> **Task instructions**: Taking the line with "rose-pink trophy <479" as the first and the line with "none -> orange star <350 235>" as the last, set down the lines below exactly, pictures excluded.

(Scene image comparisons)
************

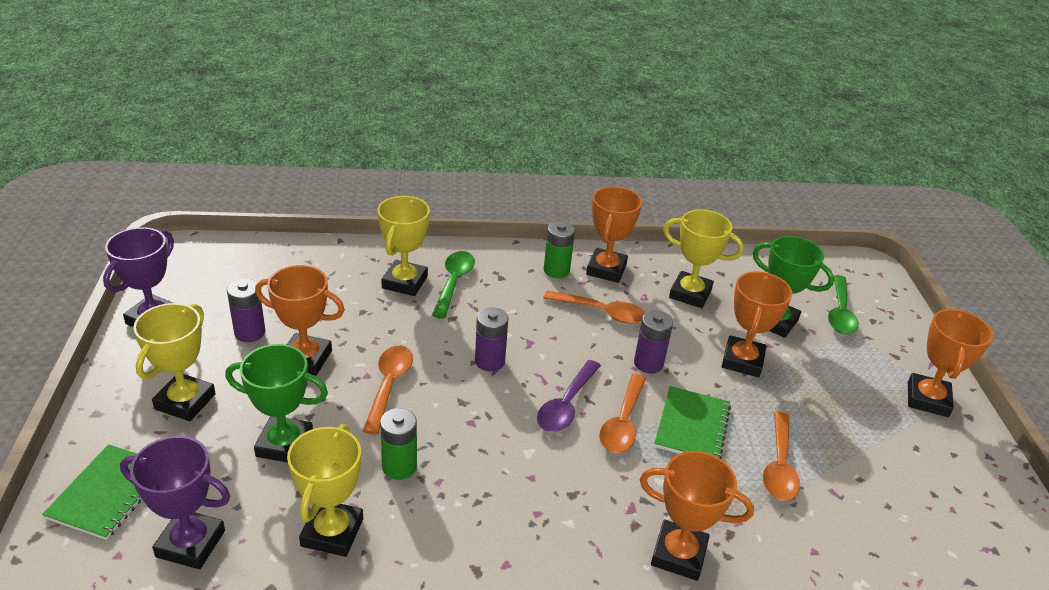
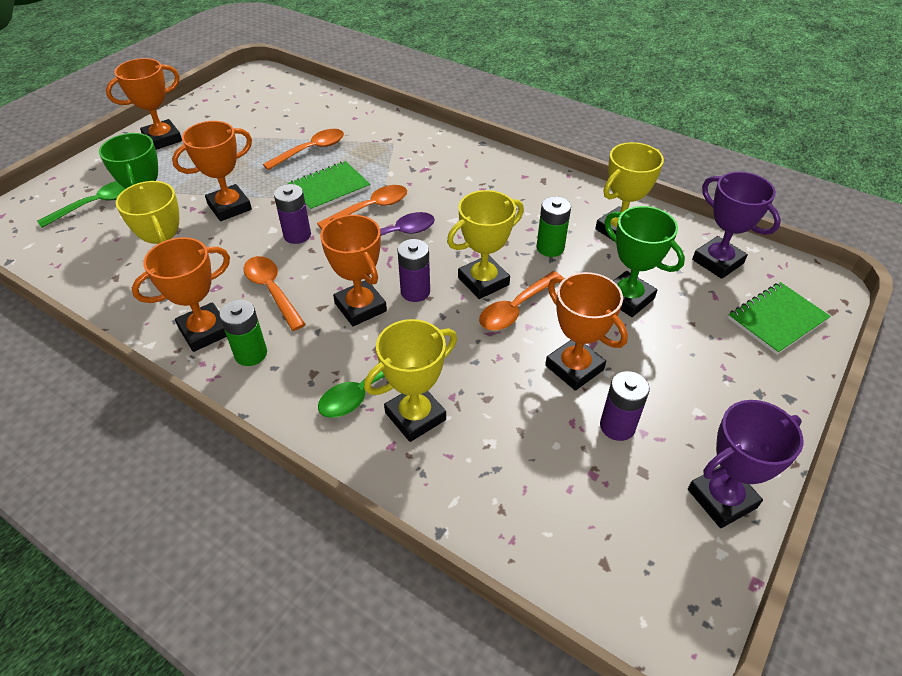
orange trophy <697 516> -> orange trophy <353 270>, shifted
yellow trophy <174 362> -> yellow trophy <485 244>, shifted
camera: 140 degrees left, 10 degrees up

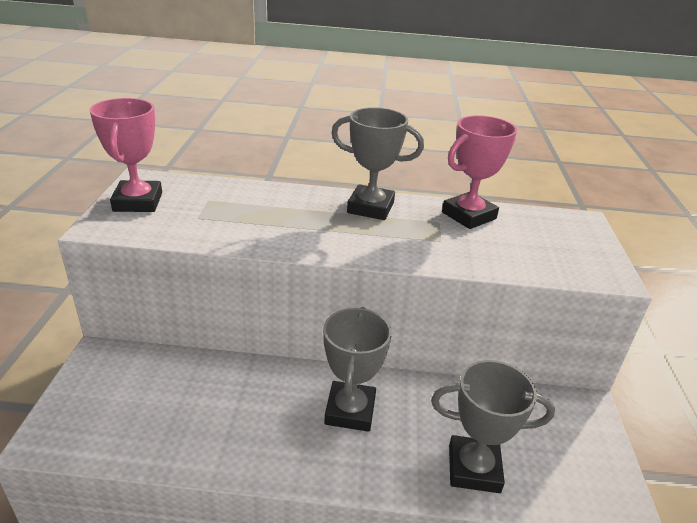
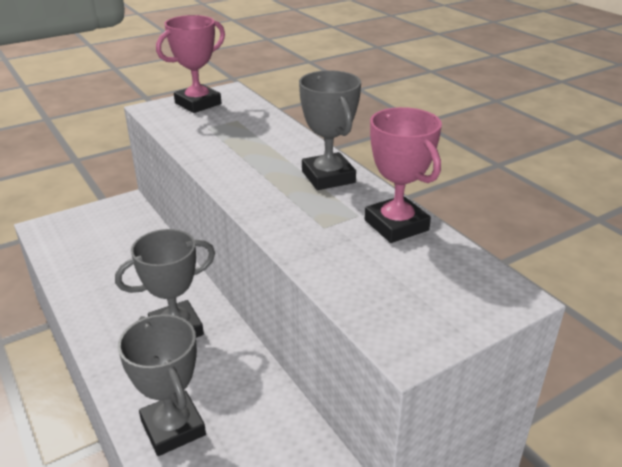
rose-pink trophy <479 172> -> rose-pink trophy <403 175>, 45 degrees clockwise
camera: 55 degrees right, 0 degrees up

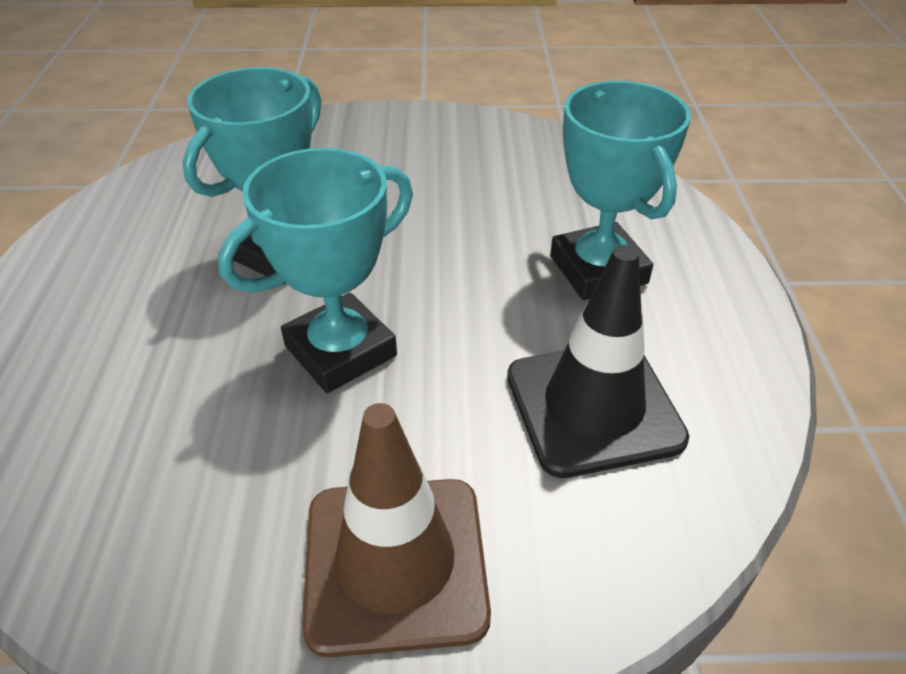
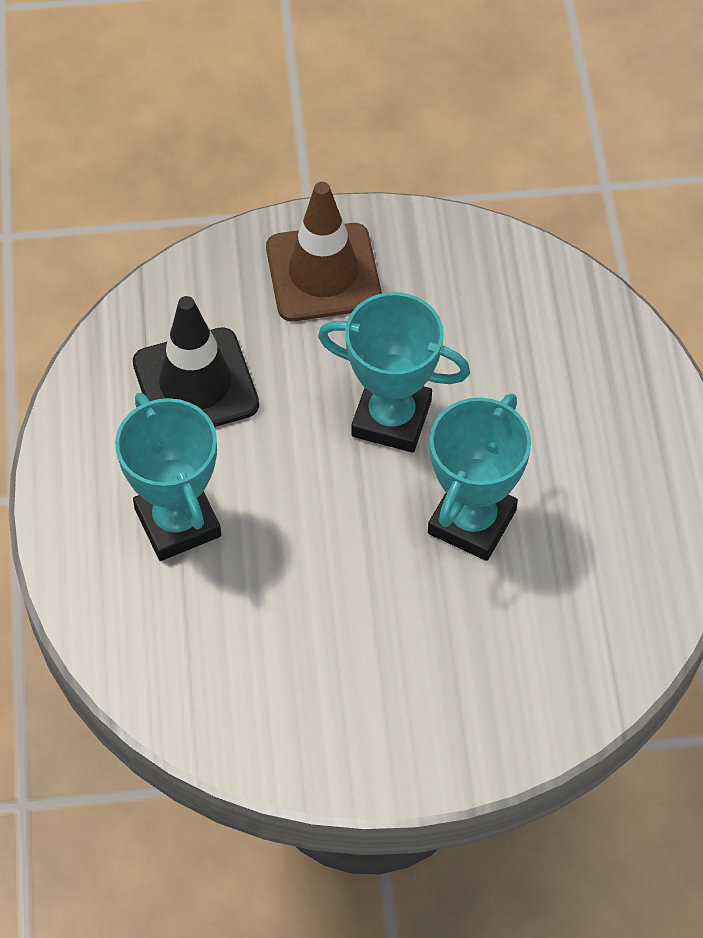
teal trophy <315 270> -> teal trophy <394 372>, 60 degrees clockwise
camera: 175 degrees right, 15 degrees up

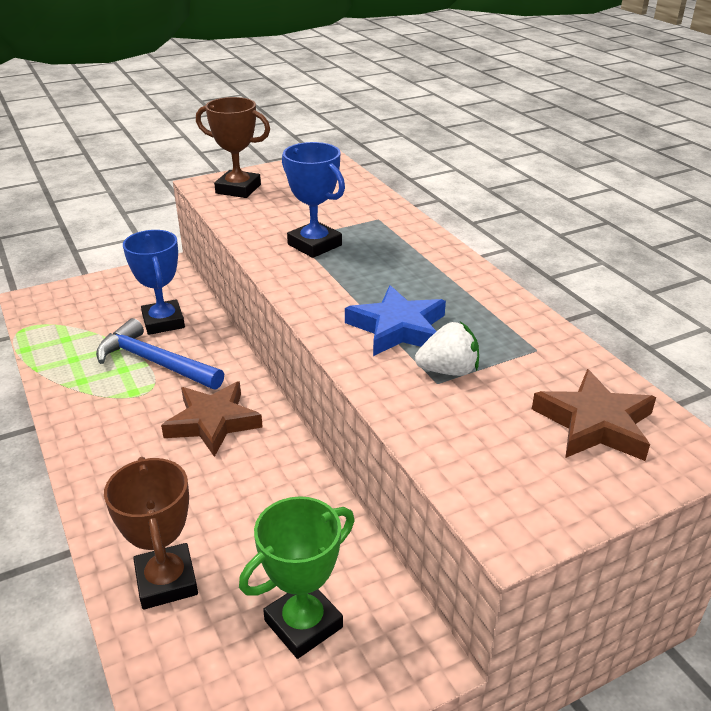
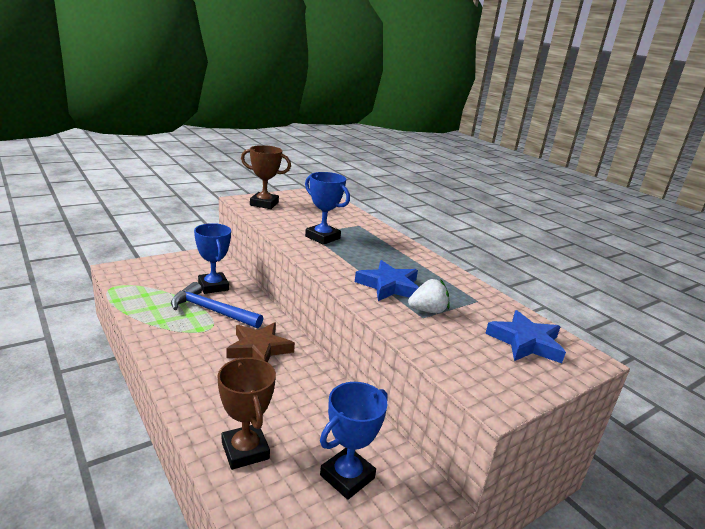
emerald trophy <297 577> -> royal blue trophy <354 441>
dark brown star <594 415> -> royal blue star <525 336>
camera: 10 degrees left, 10 degrees down

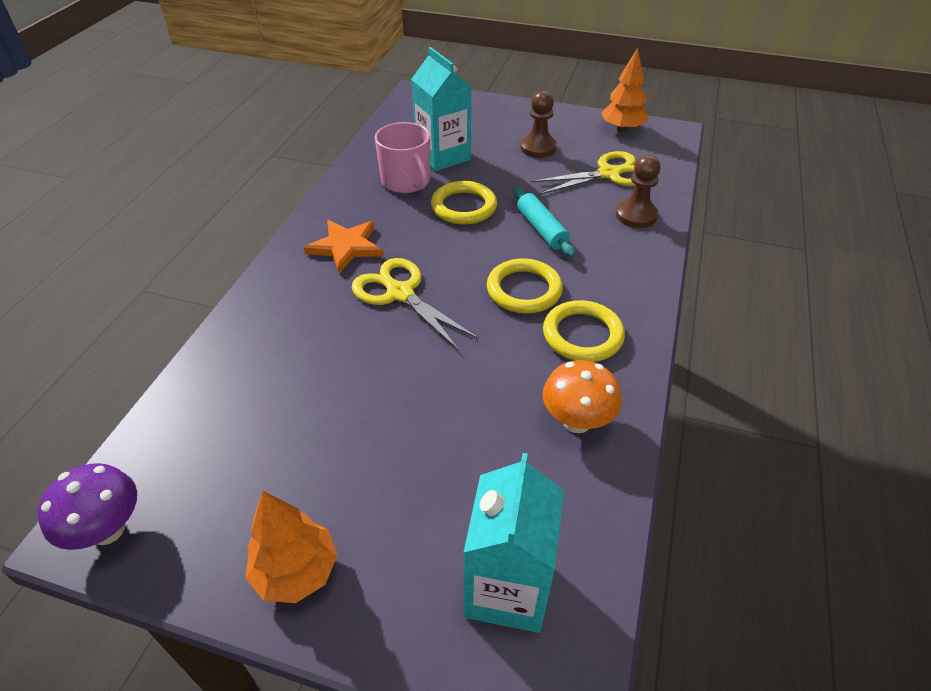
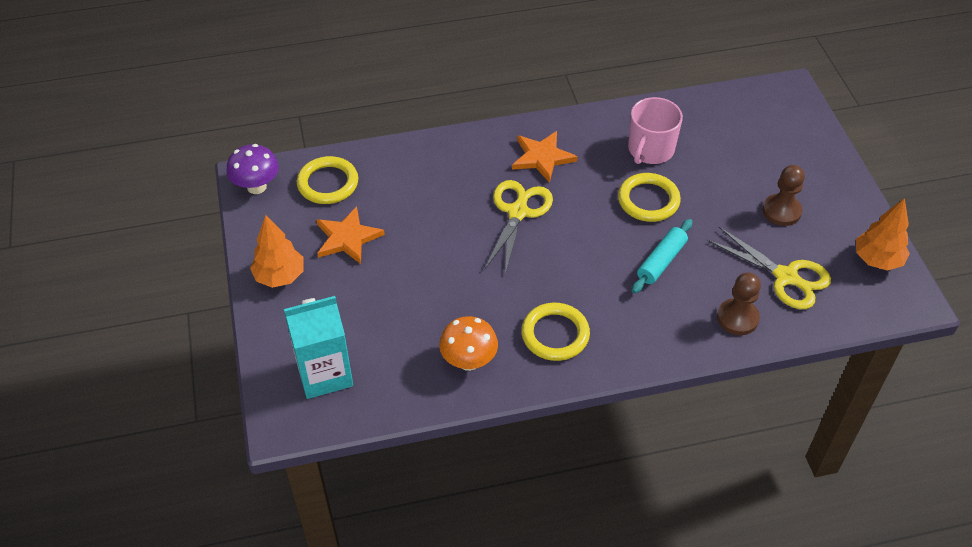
yellow ring <525 286> -> yellow ring <327 180>, shifted
none -> orange star <350 235>
teal juice carton <441 109> -> none
camera: 60 degrees right, 5 degrees up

************

> **Exercise result**:
rose-pink trophy <479 172> -> rose-pink trophy <403 175>, 45 degrees clockwise
camera: 55 degrees right, 0 degrees up

teal trophy <315 270> -> teal trophy <394 372>, 60 degrees clockwise
camera: 175 degrees right, 15 degrees up

emerald trophy <297 577> -> royal blue trophy <354 441>
dark brown star <594 415> -> royal blue star <525 336>
camera: 10 degrees left, 10 degrees down

yellow ring <525 286> -> yellow ring <327 180>, shifted
none -> orange star <350 235>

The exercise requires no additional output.